(RECORDS FOR THIS TASK)

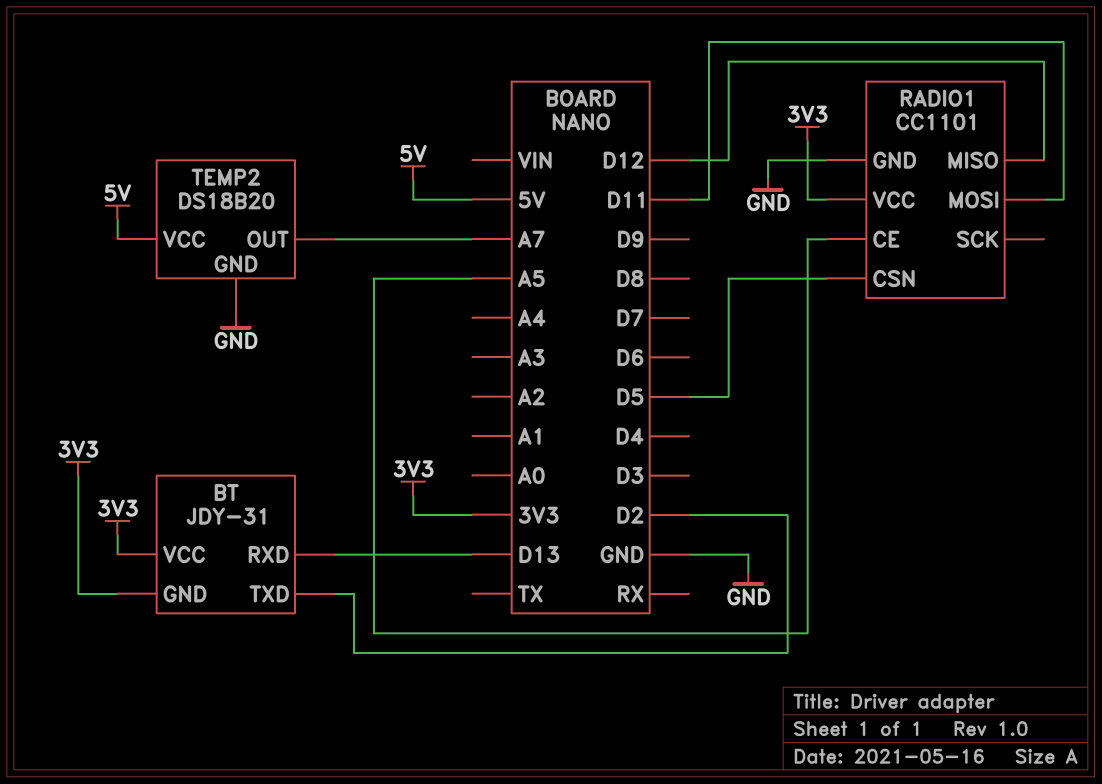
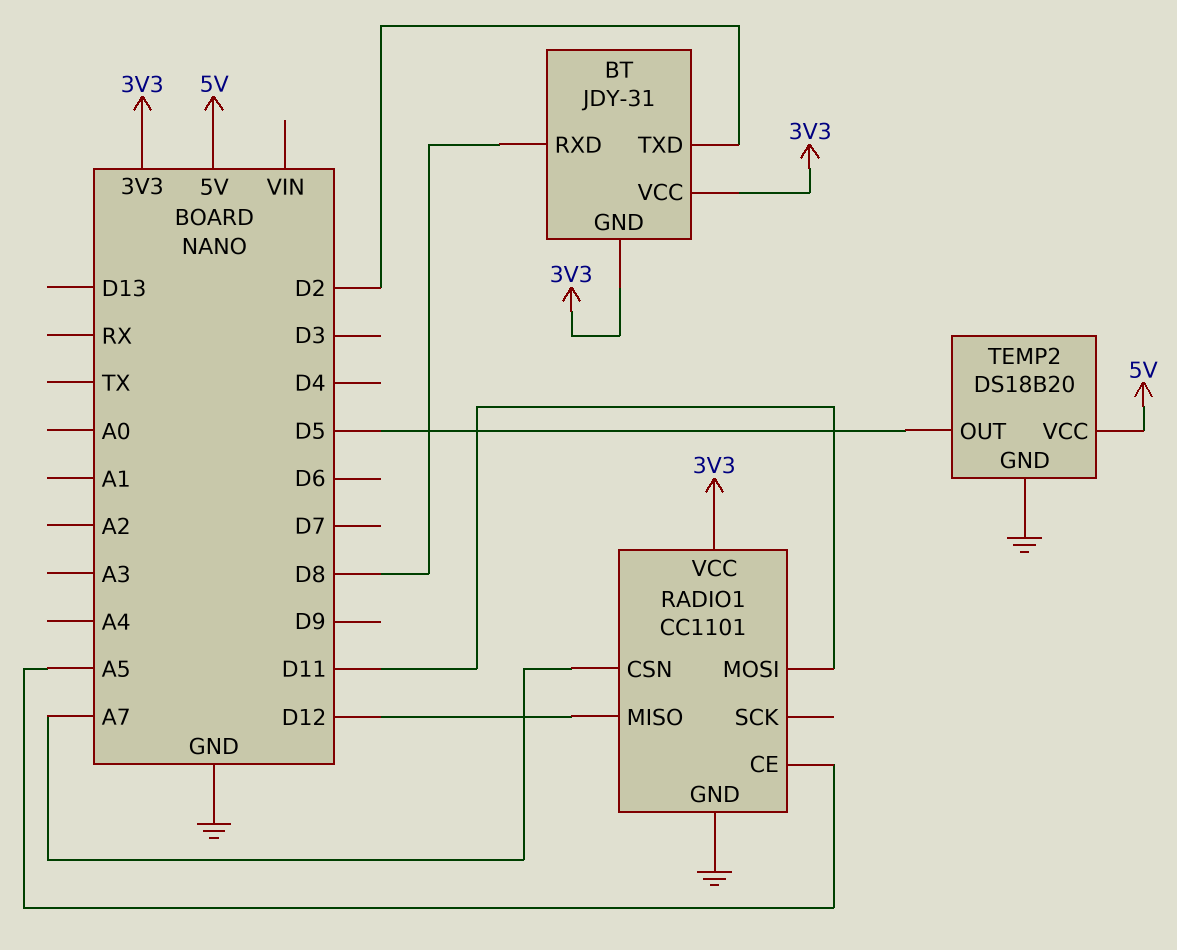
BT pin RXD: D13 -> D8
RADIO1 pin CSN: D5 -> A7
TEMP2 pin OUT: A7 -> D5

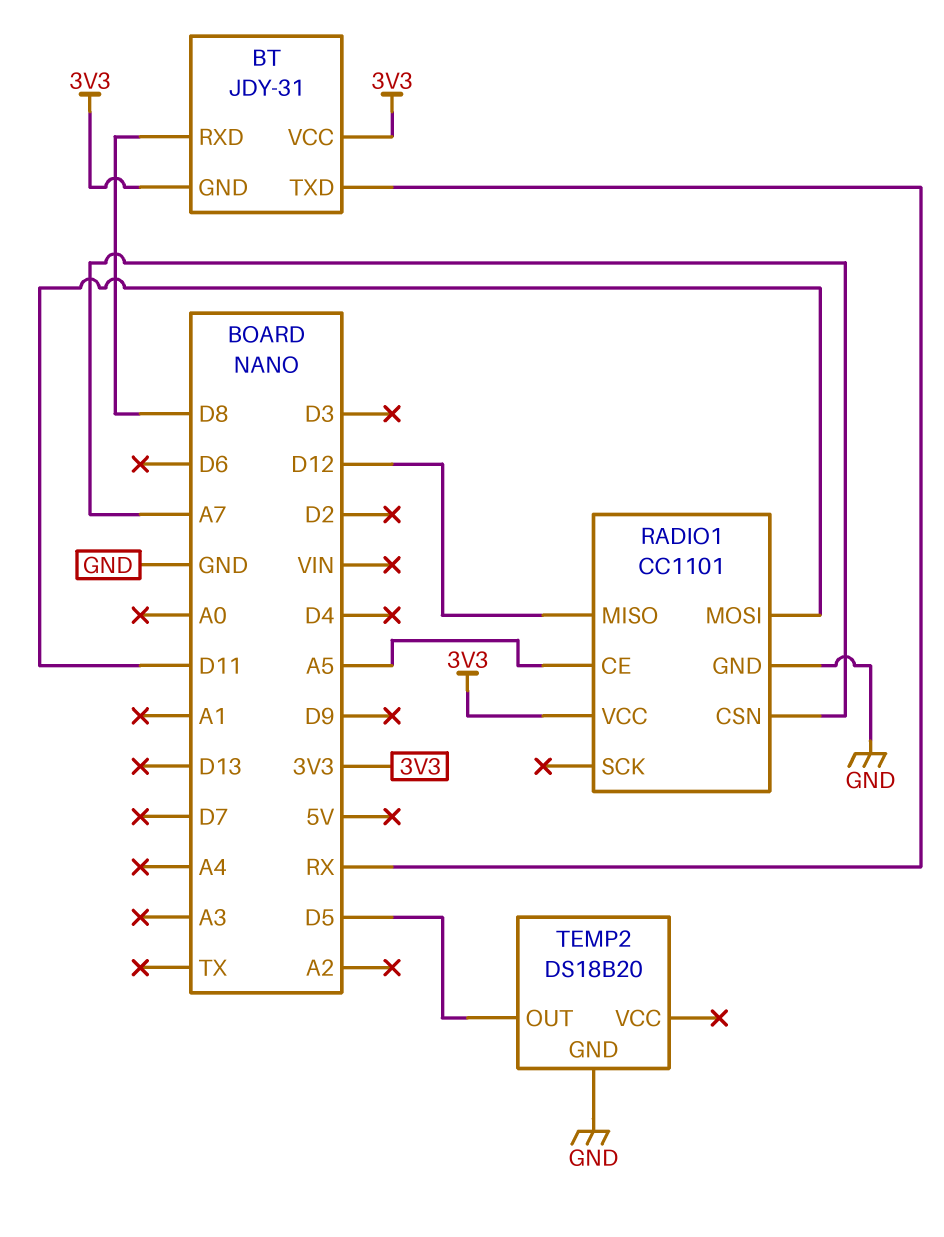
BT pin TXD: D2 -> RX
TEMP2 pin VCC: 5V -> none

(End RECORDS FOR THIS TASK)

WHAT NEEDS TO BE DONE » Retype the data above verbatim, minus images.

SOLUTION TO THIS TASK »
BT pin RXD: D13 -> D8
RADIO1 pin CSN: D5 -> A7
TEMP2 pin OUT: A7 -> D5

BT pin TXD: D2 -> RX
TEMP2 pin VCC: 5V -> none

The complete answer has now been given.